- [TASK PROMPT]:
Images do not belong in the copy. Retype all the entries below exactly.

- [DATA RECORDS]:

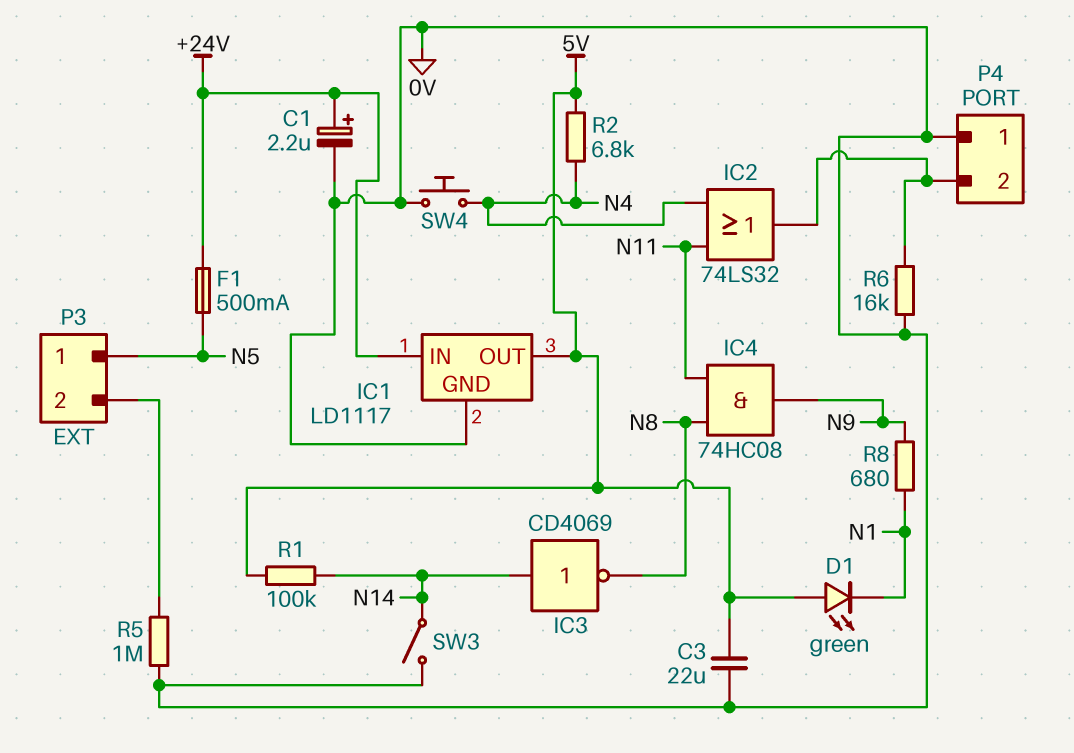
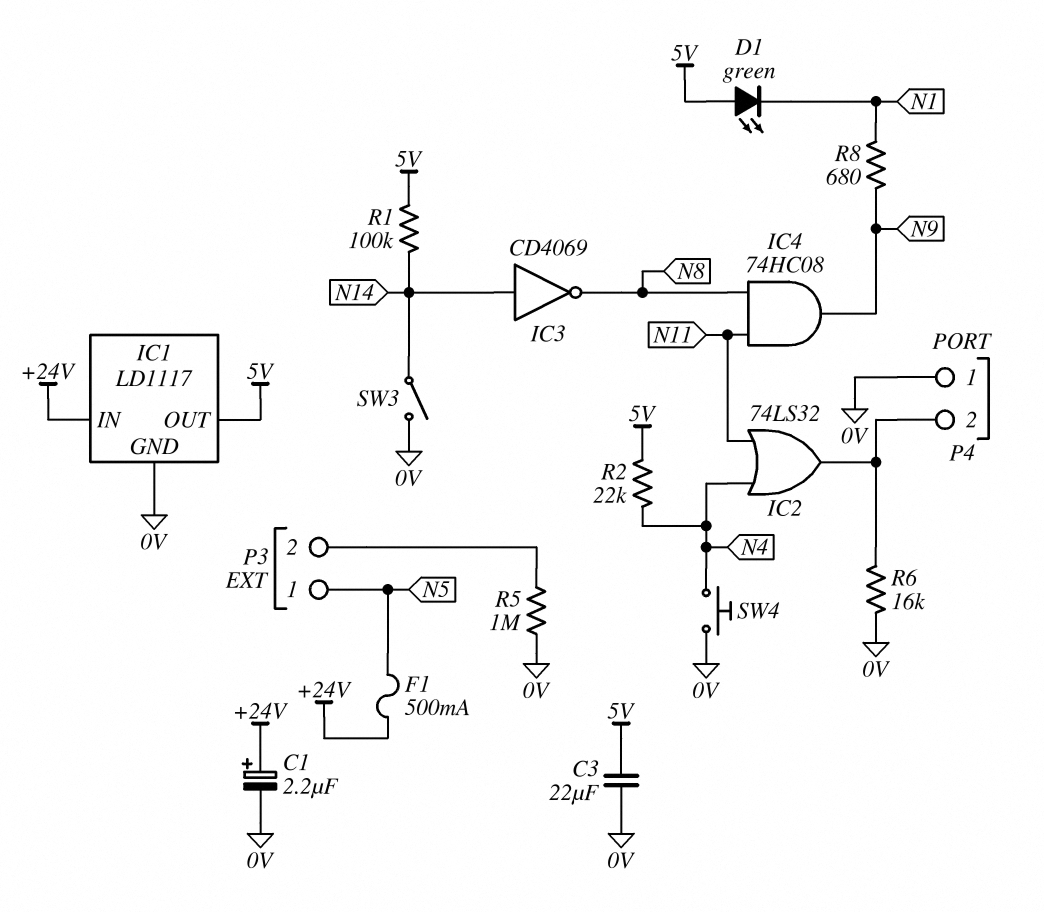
R2: 6.8k (5V, N4) -> 22k (5V, N4)

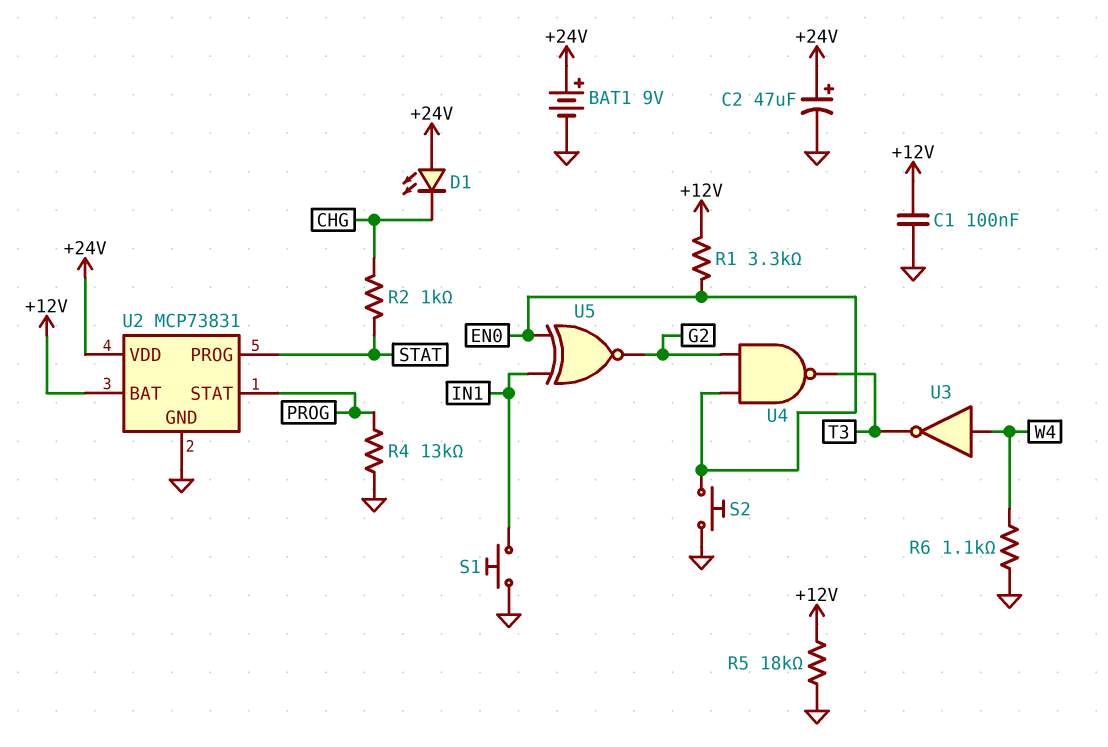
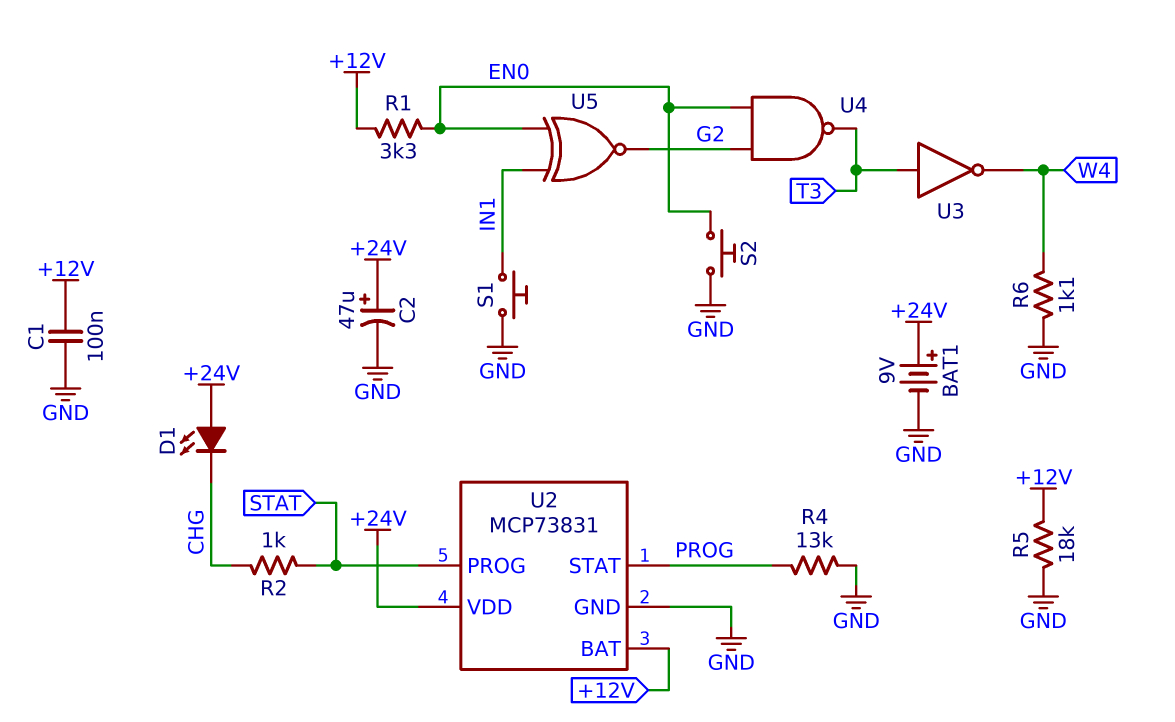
U3: NOT (in W4, out T3) -> NOT (in T3, out W4)

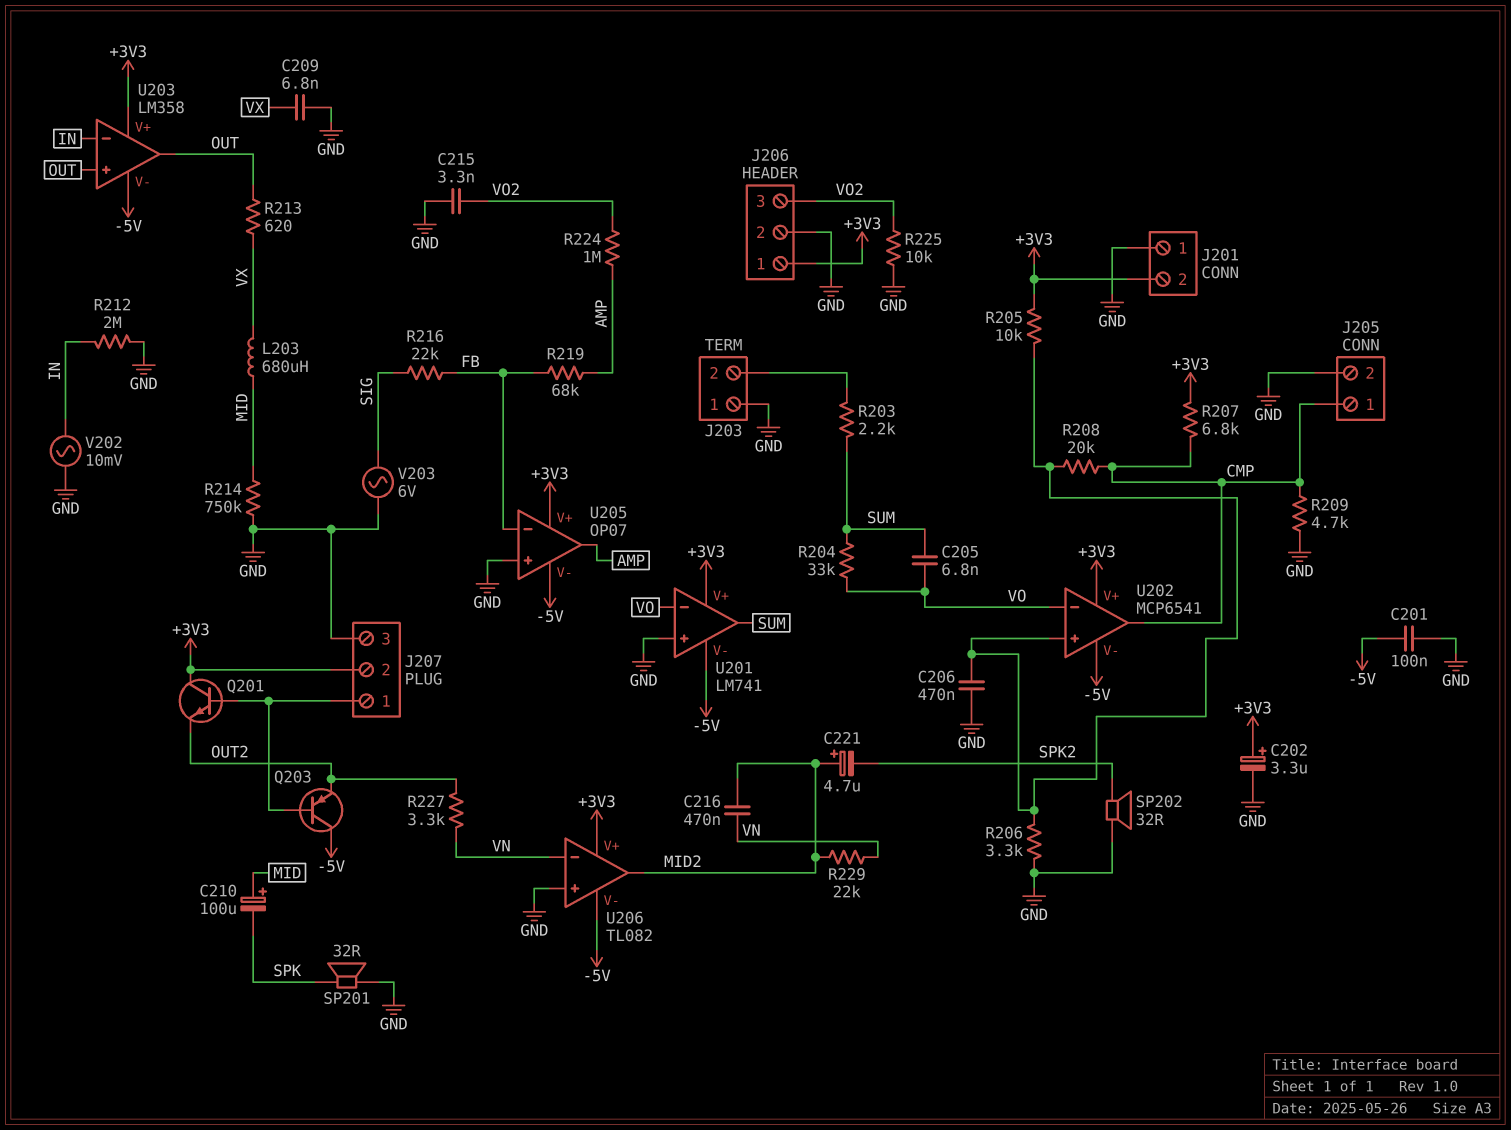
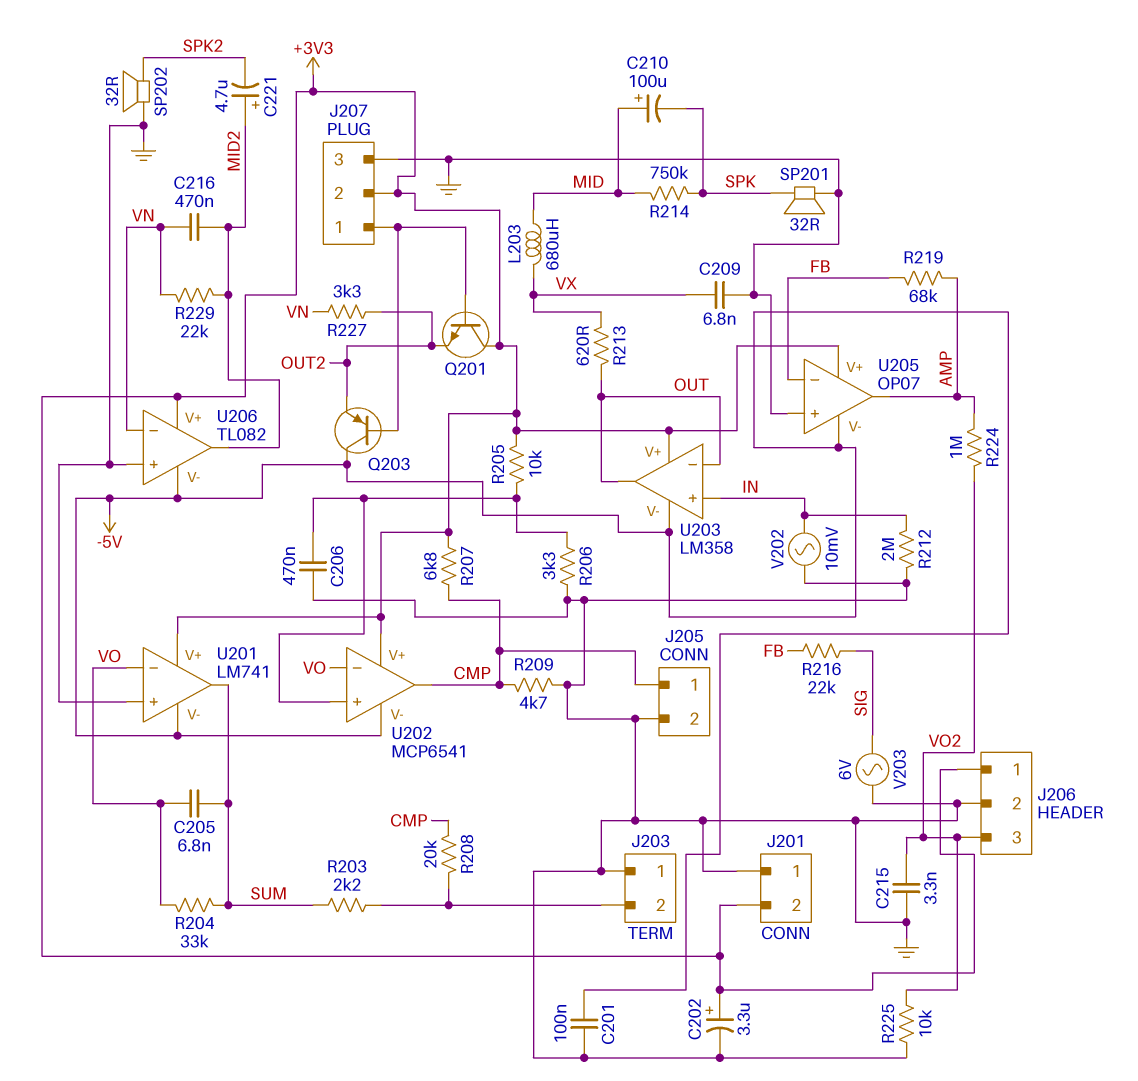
R208: 20k (CMP, U202/in+) -> 20k (CMP, J203/2)
R214: 750k (GND, MID) -> 750k (MID, SPK)
U203 pin in+: OUT -> IN
U203 pin in-: IN -> OUT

- [OUTPUT OF THE EXERCISE]:
R2: 6.8k (5V, N4) -> 22k (5V, N4)

U3: NOT (in W4, out T3) -> NOT (in T3, out W4)

R208: 20k (CMP, U202/in+) -> 20k (CMP, J203/2)
R214: 750k (GND, MID) -> 750k (MID, SPK)
U203 pin in+: OUT -> IN
U203 pin in-: IN -> OUT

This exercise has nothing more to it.